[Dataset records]
....................
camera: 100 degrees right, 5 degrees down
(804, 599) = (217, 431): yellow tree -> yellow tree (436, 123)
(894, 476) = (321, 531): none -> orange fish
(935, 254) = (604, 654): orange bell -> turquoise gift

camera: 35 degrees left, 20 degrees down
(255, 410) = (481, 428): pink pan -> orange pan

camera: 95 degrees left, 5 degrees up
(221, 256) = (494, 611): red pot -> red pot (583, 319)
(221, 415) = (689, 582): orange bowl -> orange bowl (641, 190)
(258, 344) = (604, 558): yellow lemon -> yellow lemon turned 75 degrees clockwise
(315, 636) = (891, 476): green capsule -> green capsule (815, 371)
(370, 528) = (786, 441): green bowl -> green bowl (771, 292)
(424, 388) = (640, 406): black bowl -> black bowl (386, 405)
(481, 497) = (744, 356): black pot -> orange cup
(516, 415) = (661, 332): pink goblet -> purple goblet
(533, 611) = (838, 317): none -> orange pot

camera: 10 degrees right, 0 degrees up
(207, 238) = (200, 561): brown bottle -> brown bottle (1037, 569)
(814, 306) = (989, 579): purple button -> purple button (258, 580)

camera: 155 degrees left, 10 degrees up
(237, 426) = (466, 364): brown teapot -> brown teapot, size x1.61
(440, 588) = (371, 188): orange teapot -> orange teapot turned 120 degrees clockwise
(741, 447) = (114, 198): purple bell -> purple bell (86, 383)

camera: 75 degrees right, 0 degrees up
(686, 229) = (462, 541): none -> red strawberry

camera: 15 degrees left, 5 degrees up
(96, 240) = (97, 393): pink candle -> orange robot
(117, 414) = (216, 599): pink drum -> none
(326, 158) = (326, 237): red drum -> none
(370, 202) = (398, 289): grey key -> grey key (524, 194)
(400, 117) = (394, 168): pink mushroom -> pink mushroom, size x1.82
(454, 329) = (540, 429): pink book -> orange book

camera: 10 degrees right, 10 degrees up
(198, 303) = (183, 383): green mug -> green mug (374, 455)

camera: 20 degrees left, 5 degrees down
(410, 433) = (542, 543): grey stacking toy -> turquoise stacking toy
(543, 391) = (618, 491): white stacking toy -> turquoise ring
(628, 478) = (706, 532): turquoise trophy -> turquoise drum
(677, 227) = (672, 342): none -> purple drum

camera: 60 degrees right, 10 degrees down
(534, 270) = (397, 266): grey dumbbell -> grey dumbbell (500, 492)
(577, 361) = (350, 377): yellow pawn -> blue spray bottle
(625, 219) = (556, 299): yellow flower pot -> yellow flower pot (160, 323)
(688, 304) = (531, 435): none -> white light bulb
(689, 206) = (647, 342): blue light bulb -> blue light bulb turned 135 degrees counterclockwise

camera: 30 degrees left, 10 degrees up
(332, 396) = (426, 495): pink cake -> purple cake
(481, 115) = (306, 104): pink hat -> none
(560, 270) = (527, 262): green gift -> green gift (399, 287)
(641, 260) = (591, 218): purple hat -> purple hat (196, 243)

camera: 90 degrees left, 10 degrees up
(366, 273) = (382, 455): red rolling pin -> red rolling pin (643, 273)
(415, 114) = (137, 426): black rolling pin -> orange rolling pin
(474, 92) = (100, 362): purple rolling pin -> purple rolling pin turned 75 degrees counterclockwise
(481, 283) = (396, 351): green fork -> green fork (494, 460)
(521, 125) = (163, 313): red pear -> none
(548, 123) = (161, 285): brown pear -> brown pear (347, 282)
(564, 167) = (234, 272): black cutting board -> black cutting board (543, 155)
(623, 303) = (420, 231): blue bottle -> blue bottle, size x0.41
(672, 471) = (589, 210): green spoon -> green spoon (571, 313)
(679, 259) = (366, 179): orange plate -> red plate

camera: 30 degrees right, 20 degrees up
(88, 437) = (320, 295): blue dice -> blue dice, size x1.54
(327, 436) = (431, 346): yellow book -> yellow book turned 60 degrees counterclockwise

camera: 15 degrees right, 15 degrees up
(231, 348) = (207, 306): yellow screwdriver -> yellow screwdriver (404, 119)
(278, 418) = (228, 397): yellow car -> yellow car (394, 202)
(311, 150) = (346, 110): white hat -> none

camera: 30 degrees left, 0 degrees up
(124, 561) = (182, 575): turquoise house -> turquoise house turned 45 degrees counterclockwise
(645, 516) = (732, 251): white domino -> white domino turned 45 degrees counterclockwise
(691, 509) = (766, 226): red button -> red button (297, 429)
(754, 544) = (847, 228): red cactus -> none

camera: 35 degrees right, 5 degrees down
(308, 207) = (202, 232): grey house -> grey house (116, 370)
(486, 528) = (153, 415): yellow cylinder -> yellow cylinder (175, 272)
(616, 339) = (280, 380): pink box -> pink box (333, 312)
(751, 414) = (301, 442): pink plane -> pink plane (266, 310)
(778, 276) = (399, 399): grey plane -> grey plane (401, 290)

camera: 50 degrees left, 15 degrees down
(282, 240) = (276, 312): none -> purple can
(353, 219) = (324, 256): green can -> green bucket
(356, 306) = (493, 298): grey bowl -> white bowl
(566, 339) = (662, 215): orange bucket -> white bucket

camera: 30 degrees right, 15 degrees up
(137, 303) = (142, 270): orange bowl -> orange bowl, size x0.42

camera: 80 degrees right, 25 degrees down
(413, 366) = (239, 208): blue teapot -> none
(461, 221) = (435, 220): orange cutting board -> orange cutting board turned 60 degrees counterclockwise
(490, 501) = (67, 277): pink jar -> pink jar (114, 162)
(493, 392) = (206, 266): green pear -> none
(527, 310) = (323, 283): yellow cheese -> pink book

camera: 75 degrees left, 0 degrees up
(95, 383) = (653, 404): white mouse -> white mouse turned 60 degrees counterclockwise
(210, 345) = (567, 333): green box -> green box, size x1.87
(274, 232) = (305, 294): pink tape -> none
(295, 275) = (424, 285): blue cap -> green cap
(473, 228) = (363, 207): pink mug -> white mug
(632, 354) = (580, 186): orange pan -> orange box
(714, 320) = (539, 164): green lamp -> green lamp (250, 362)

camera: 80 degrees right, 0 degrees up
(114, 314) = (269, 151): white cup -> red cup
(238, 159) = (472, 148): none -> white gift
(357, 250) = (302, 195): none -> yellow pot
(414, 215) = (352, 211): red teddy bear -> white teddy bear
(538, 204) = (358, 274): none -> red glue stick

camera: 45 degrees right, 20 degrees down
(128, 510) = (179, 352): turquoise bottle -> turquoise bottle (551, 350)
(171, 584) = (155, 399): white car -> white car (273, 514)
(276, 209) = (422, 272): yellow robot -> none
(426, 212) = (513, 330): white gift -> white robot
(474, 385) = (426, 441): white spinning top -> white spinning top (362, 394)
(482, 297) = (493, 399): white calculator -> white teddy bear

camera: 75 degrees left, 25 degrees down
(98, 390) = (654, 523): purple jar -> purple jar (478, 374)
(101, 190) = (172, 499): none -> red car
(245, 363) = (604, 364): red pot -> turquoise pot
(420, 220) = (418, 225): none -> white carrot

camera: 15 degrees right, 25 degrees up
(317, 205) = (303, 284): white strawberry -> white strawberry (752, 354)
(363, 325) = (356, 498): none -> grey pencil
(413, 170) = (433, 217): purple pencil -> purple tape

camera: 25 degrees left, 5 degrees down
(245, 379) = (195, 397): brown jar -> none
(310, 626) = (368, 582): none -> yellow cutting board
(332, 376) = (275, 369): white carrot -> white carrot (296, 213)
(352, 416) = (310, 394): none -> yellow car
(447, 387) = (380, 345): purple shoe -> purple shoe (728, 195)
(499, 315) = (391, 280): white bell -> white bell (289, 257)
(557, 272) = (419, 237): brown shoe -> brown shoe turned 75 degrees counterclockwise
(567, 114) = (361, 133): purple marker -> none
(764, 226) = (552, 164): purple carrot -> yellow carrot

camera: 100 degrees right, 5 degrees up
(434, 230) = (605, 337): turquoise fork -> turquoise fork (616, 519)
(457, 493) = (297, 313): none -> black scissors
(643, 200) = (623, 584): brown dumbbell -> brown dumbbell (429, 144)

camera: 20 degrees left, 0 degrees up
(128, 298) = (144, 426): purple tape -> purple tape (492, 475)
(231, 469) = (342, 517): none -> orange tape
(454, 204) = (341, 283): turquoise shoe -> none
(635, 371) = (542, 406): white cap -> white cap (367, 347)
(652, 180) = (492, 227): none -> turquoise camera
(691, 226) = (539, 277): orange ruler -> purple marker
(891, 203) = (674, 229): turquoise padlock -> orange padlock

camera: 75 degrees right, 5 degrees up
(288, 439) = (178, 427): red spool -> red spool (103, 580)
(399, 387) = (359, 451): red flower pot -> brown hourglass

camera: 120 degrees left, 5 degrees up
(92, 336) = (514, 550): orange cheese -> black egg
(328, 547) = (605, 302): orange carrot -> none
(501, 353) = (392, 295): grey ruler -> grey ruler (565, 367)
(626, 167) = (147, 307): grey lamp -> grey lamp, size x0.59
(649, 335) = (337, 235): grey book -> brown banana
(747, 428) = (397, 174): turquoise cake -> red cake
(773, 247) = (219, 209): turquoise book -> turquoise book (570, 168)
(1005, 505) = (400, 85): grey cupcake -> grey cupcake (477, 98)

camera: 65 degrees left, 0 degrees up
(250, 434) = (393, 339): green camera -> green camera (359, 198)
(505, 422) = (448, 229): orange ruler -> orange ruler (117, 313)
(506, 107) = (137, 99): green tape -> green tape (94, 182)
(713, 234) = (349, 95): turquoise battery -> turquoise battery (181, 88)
....................
AIM OF THE TASK: Output the lines above exactly, but only those between the line holding "(461, 221) = (435, 220): orange" and the line holding "(95, 383) = (653, 404): white", inclusive.

EXERCISE RESPONSE:
(461, 221) = (435, 220): orange cutting board -> orange cutting board turned 60 degrees counterclockwise
(490, 501) = (67, 277): pink jar -> pink jar (114, 162)
(493, 392) = (206, 266): green pear -> none
(527, 310) = (323, 283): yellow cheese -> pink book

camera: 75 degrees left, 0 degrees up
(95, 383) = (653, 404): white mouse -> white mouse turned 60 degrees counterclockwise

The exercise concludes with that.